What you are asked to do:
Your reply should be made up of every line in the records below that holds the string "buffer".

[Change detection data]
────────────────

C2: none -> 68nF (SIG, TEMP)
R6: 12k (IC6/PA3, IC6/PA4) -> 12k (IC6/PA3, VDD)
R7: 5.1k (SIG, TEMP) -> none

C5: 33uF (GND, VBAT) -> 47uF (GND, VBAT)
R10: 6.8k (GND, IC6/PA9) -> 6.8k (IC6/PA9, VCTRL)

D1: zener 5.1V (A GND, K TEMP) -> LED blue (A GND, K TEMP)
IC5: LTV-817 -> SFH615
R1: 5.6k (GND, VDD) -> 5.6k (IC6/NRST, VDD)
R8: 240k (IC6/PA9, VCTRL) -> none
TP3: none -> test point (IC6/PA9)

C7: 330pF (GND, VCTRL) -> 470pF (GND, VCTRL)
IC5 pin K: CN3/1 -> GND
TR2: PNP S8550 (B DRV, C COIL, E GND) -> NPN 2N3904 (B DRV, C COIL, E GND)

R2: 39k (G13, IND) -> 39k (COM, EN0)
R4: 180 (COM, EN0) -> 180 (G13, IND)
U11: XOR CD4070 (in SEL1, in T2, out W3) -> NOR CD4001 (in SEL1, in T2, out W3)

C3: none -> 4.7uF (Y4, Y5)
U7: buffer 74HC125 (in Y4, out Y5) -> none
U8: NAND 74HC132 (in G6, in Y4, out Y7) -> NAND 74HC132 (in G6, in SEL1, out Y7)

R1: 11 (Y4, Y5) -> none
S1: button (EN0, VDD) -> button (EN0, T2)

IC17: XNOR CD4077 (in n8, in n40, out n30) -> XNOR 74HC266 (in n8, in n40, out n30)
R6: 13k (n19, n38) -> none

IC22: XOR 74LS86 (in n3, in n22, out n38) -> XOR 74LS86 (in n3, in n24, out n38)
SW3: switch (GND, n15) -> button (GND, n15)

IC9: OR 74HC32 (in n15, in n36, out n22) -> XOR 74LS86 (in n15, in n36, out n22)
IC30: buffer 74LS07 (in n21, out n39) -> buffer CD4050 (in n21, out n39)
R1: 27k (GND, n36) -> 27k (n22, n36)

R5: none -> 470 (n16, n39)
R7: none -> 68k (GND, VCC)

────────────────

The answer:
U7: buffer 74HC125 (in Y4, out Y5) -> none
IC30: buffer 74LS07 (in n21, out n39) -> buffer CD4050 (in n21, out n39)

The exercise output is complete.